• **RECORDED INFORMATION**:
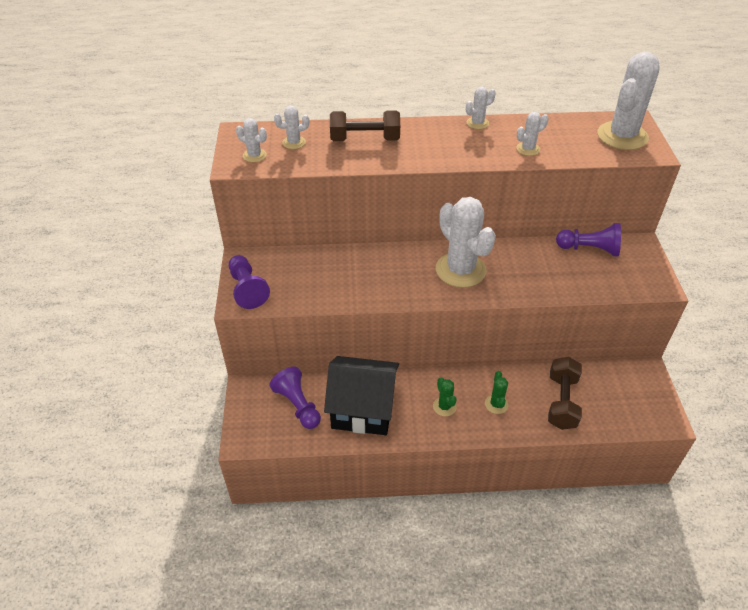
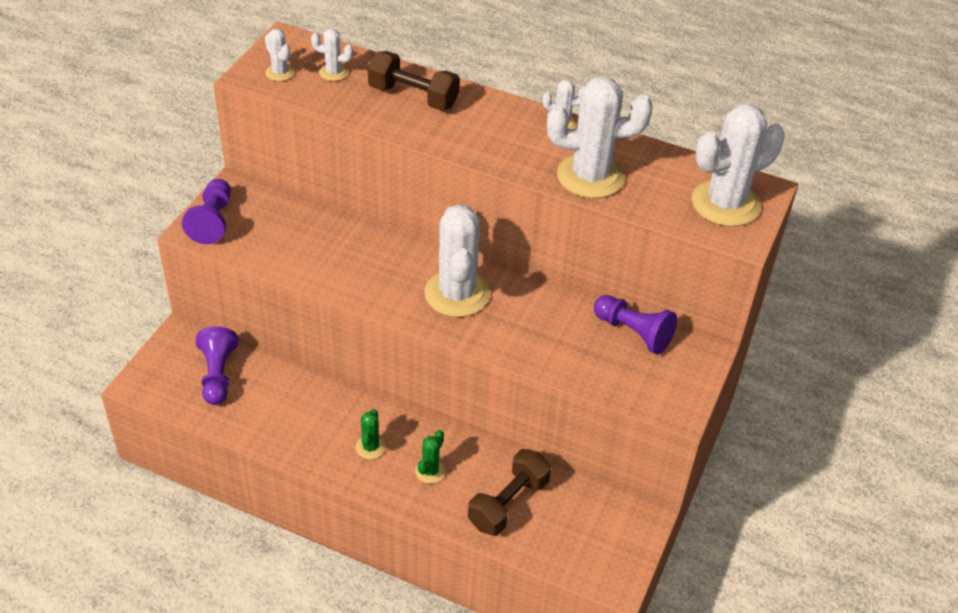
camera: 25 degrees right, 0 degrees up
(363, 409) = (281, 409): black house -> none
(528, 149) = (590, 176): white cactus -> white cactus, size x2.17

• **TASK STATEMENT**:
In the copy, omit the pictures and give every line of the data exactly.

• **RESPONSE AREA**:
camera: 25 degrees right, 0 degrees up
(363, 409) = (281, 409): black house -> none
(528, 149) = (590, 176): white cactus -> white cactus, size x2.17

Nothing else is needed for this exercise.